WORK REQUIRED: Would you copy out, exactly as written, each line from the one containing "(356, 575) = (431, 211): brown" to the end of the records below?

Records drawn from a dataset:

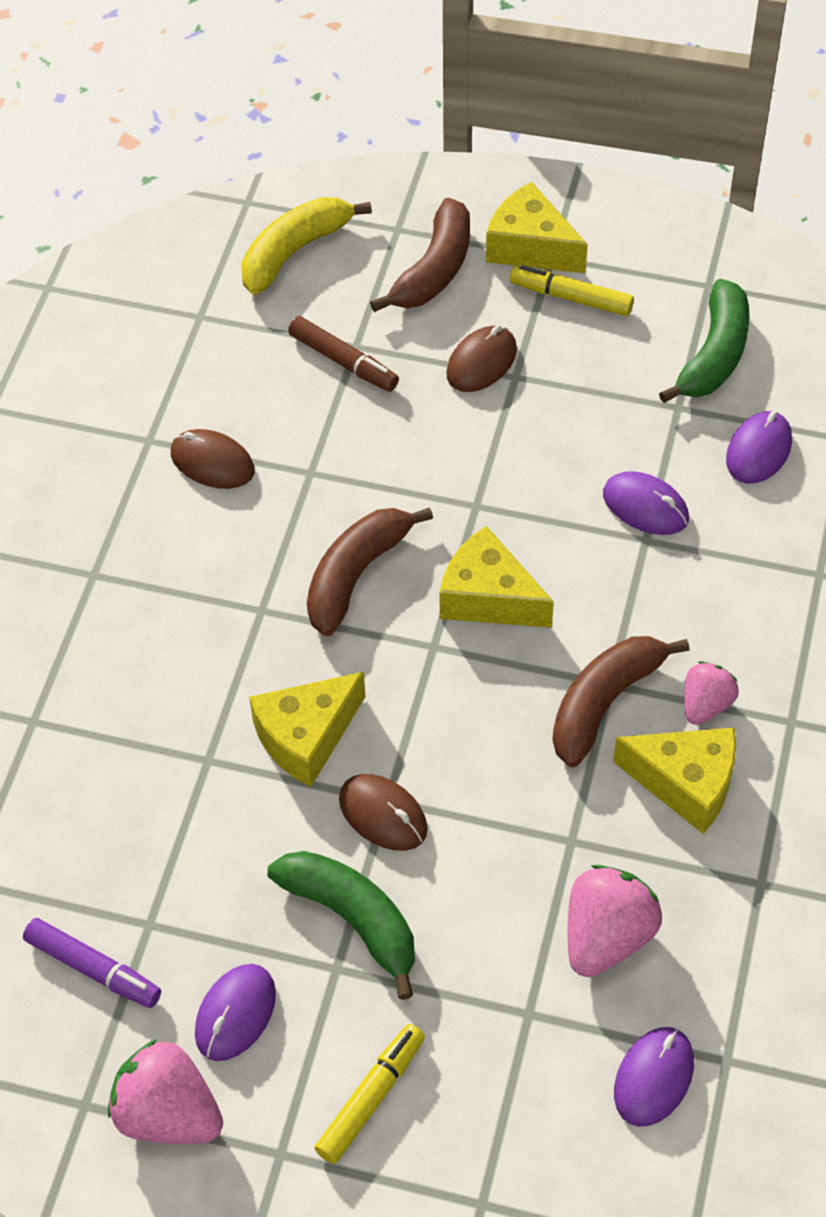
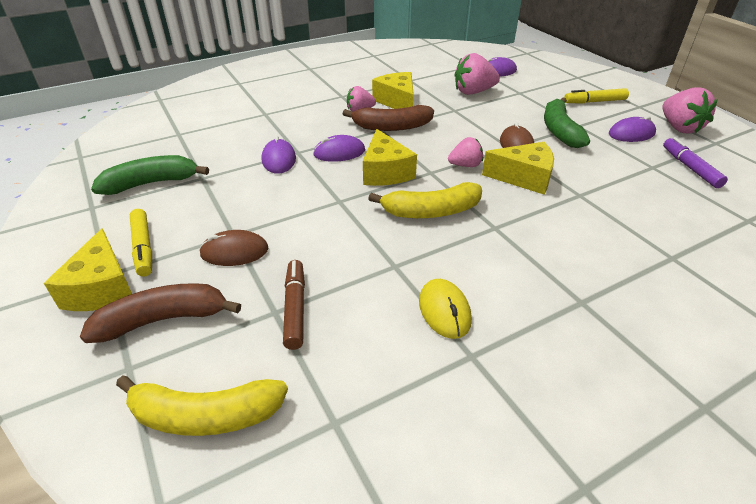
camera: 135 degrees left, 15 degrees down
(212, 462) = (444, 311): brown mouse -> yellow mouse
(356, 575) = (431, 211): brown banana -> yellow banana
(406, 699) = (465, 165): none -> pink strawberry
(759, 450) = (209, 148): purple mouse -> purple mouse (339, 152)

ANSWER TO THE EXERCISE:
(356, 575) = (431, 211): brown banana -> yellow banana
(406, 699) = (465, 165): none -> pink strawberry
(759, 450) = (209, 148): purple mouse -> purple mouse (339, 152)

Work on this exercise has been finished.